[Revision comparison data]
━━━━━━━━━━━━━━━━
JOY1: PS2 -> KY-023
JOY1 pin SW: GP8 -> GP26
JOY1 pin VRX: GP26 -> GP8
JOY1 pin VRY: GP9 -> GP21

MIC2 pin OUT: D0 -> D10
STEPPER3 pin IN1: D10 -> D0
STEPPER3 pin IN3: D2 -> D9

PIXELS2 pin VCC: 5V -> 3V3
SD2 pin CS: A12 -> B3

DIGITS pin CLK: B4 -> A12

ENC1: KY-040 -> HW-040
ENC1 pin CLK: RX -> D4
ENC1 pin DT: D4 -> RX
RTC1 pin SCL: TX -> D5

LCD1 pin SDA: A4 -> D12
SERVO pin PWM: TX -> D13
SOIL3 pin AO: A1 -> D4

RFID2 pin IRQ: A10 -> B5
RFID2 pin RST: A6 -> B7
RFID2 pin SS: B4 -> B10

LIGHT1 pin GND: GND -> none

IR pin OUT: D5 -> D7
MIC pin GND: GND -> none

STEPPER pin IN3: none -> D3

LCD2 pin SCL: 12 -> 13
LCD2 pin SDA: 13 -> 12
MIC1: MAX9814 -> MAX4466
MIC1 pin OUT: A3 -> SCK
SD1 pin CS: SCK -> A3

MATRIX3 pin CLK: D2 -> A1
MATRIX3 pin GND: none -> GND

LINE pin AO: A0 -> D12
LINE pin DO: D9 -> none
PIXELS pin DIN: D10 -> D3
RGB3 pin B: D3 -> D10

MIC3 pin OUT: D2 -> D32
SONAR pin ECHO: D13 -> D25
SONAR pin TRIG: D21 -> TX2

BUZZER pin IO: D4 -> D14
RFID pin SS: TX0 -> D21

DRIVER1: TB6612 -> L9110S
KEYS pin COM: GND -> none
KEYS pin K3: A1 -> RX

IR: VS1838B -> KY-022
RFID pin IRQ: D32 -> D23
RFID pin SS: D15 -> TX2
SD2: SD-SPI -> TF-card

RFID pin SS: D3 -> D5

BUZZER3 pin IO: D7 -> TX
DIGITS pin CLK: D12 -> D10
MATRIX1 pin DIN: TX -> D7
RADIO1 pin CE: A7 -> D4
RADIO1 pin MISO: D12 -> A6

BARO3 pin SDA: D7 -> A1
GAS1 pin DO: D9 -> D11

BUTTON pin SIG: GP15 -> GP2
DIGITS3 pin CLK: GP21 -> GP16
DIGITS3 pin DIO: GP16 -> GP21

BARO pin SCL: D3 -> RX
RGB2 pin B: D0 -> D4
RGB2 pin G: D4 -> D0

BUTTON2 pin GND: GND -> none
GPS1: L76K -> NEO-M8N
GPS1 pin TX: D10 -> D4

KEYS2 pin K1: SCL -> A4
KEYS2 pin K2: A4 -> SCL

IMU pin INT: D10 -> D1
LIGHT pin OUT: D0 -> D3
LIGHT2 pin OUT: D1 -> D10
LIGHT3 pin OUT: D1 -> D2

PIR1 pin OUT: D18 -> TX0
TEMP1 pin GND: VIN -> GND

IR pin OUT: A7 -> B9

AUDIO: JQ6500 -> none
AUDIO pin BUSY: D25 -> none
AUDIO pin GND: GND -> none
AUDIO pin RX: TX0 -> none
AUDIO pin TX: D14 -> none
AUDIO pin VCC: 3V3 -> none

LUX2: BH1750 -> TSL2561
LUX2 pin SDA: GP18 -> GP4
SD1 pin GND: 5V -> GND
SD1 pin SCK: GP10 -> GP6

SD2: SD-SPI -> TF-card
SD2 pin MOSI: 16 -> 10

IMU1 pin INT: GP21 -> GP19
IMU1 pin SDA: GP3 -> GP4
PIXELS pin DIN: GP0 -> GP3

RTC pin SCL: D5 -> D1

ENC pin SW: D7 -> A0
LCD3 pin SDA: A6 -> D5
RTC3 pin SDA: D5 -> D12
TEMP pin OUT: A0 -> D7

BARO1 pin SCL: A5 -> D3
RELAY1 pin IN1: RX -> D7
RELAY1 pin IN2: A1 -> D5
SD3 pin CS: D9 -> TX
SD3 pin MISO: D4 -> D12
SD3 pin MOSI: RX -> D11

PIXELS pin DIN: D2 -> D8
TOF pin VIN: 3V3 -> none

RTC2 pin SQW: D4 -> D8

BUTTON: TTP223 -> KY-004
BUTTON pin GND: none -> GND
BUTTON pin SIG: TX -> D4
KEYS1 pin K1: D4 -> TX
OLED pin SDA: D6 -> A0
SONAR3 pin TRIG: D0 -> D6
━━━━━━━━━━━━━━━━
• What the exercise asks
Render the whole set of entries again, exactly as given.

• Solution to the exercise
JOY1: PS2 -> KY-023
JOY1 pin SW: GP8 -> GP26
JOY1 pin VRX: GP26 -> GP8
JOY1 pin VRY: GP9 -> GP21

MIC2 pin OUT: D0 -> D10
STEPPER3 pin IN1: D10 -> D0
STEPPER3 pin IN3: D2 -> D9

PIXELS2 pin VCC: 5V -> 3V3
SD2 pin CS: A12 -> B3

DIGITS pin CLK: B4 -> A12

ENC1: KY-040 -> HW-040
ENC1 pin CLK: RX -> D4
ENC1 pin DT: D4 -> RX
RTC1 pin SCL: TX -> D5

LCD1 pin SDA: A4 -> D12
SERVO pin PWM: TX -> D13
SOIL3 pin AO: A1 -> D4

RFID2 pin IRQ: A10 -> B5
RFID2 pin RST: A6 -> B7
RFID2 pin SS: B4 -> B10

LIGHT1 pin GND: GND -> none

IR pin OUT: D5 -> D7
MIC pin GND: GND -> none

STEPPER pin IN3: none -> D3

LCD2 pin SCL: 12 -> 13
LCD2 pin SDA: 13 -> 12
MIC1: MAX9814 -> MAX4466
MIC1 pin OUT: A3 -> SCK
SD1 pin CS: SCK -> A3

MATRIX3 pin CLK: D2 -> A1
MATRIX3 pin GND: none -> GND

LINE pin AO: A0 -> D12
LINE pin DO: D9 -> none
PIXELS pin DIN: D10 -> D3
RGB3 pin B: D3 -> D10

MIC3 pin OUT: D2 -> D32
SONAR pin ECHO: D13 -> D25
SONAR pin TRIG: D21 -> TX2

BUZZER pin IO: D4 -> D14
RFID pin SS: TX0 -> D21

DRIVER1: TB6612 -> L9110S
KEYS pin COM: GND -> none
KEYS pin K3: A1 -> RX

IR: VS1838B -> KY-022
RFID pin IRQ: D32 -> D23
RFID pin SS: D15 -> TX2
SD2: SD-SPI -> TF-card

RFID pin SS: D3 -> D5

BUZZER3 pin IO: D7 -> TX
DIGITS pin CLK: D12 -> D10
MATRIX1 pin DIN: TX -> D7
RADIO1 pin CE: A7 -> D4
RADIO1 pin MISO: D12 -> A6

BARO3 pin SDA: D7 -> A1
GAS1 pin DO: D9 -> D11

BUTTON pin SIG: GP15 -> GP2
DIGITS3 pin CLK: GP21 -> GP16
DIGITS3 pin DIO: GP16 -> GP21

BARO pin SCL: D3 -> RX
RGB2 pin B: D0 -> D4
RGB2 pin G: D4 -> D0

BUTTON2 pin GND: GND -> none
GPS1: L76K -> NEO-M8N
GPS1 pin TX: D10 -> D4

KEYS2 pin K1: SCL -> A4
KEYS2 pin K2: A4 -> SCL

IMU pin INT: D10 -> D1
LIGHT pin OUT: D0 -> D3
LIGHT2 pin OUT: D1 -> D10
LIGHT3 pin OUT: D1 -> D2

PIR1 pin OUT: D18 -> TX0
TEMP1 pin GND: VIN -> GND

IR pin OUT: A7 -> B9

AUDIO: JQ6500 -> none
AUDIO pin BUSY: D25 -> none
AUDIO pin GND: GND -> none
AUDIO pin RX: TX0 -> none
AUDIO pin TX: D14 -> none
AUDIO pin VCC: 3V3 -> none

LUX2: BH1750 -> TSL2561
LUX2 pin SDA: GP18 -> GP4
SD1 pin GND: 5V -> GND
SD1 pin SCK: GP10 -> GP6

SD2: SD-SPI -> TF-card
SD2 pin MOSI: 16 -> 10

IMU1 pin INT: GP21 -> GP19
IMU1 pin SDA: GP3 -> GP4
PIXELS pin DIN: GP0 -> GP3

RTC pin SCL: D5 -> D1

ENC pin SW: D7 -> A0
LCD3 pin SDA: A6 -> D5
RTC3 pin SDA: D5 -> D12
TEMP pin OUT: A0 -> D7

BARO1 pin SCL: A5 -> D3
RELAY1 pin IN1: RX -> D7
RELAY1 pin IN2: A1 -> D5
SD3 pin CS: D9 -> TX
SD3 pin MISO: D4 -> D12
SD3 pin MOSI: RX -> D11

PIXELS pin DIN: D2 -> D8
TOF pin VIN: 3V3 -> none

RTC2 pin SQW: D4 -> D8

BUTTON: TTP223 -> KY-004
BUTTON pin GND: none -> GND
BUTTON pin SIG: TX -> D4
KEYS1 pin K1: D4 -> TX
OLED pin SDA: D6 -> A0
SONAR3 pin TRIG: D0 -> D6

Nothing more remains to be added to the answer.